Work to complete:
Search through the entries for the word "before" and copy every line that has it.

Content starts

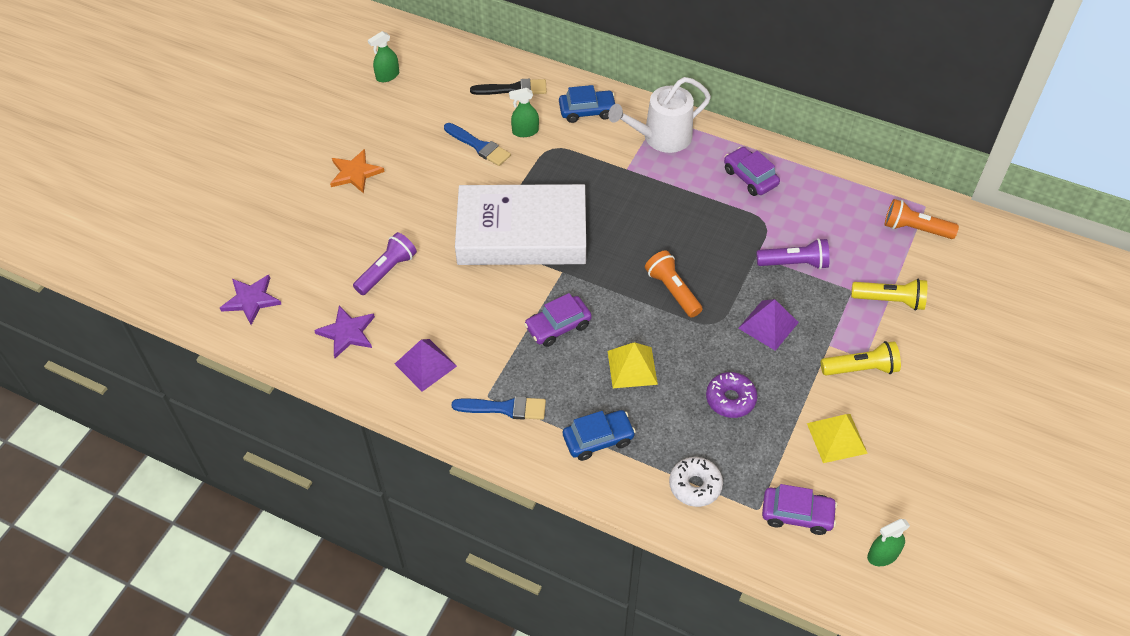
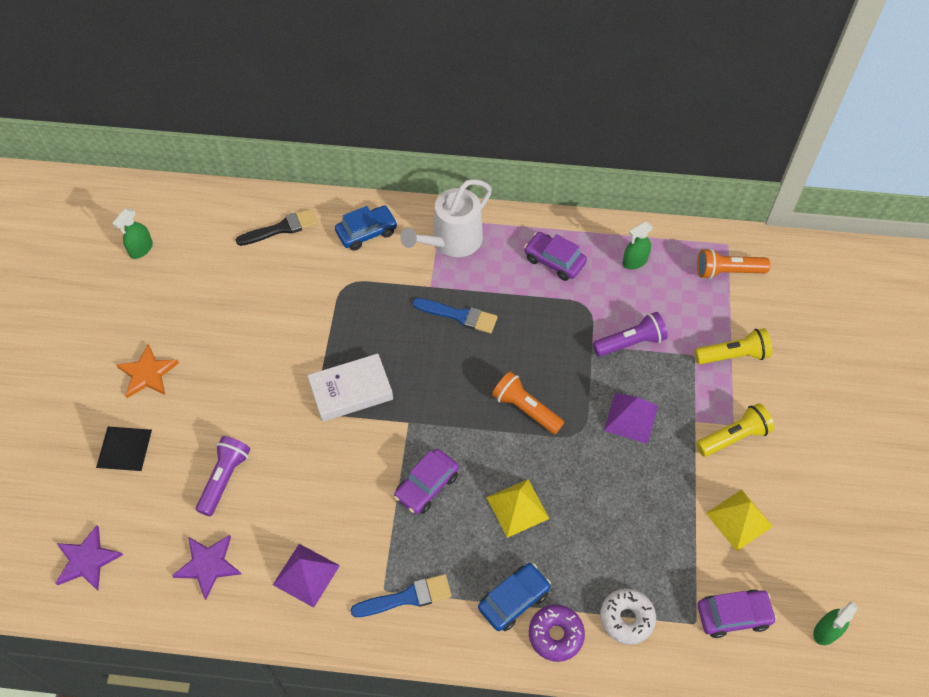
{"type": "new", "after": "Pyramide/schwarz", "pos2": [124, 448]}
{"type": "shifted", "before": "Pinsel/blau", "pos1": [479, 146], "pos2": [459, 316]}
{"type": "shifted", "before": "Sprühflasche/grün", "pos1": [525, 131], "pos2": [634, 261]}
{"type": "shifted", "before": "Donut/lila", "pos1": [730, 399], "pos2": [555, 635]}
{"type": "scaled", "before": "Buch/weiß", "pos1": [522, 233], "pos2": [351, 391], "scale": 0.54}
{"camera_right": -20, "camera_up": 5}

Content ends

Solution for this task:
{"type": "shifted", "before": "Pinsel/blau", "pos1": [479, 146], "pos2": [459, 316]}
{"type": "shifted", "before": "Sprühflasche/grün", "pos1": [525, 131], "pos2": [634, 261]}
{"type": "shifted", "before": "Donut/lila", "pos1": [730, 399], "pos2": [555, 635]}
{"type": "scaled", "before": "Buch/weiß", "pos1": [522, 233], "pos2": [351, 391], "scale": 0.54}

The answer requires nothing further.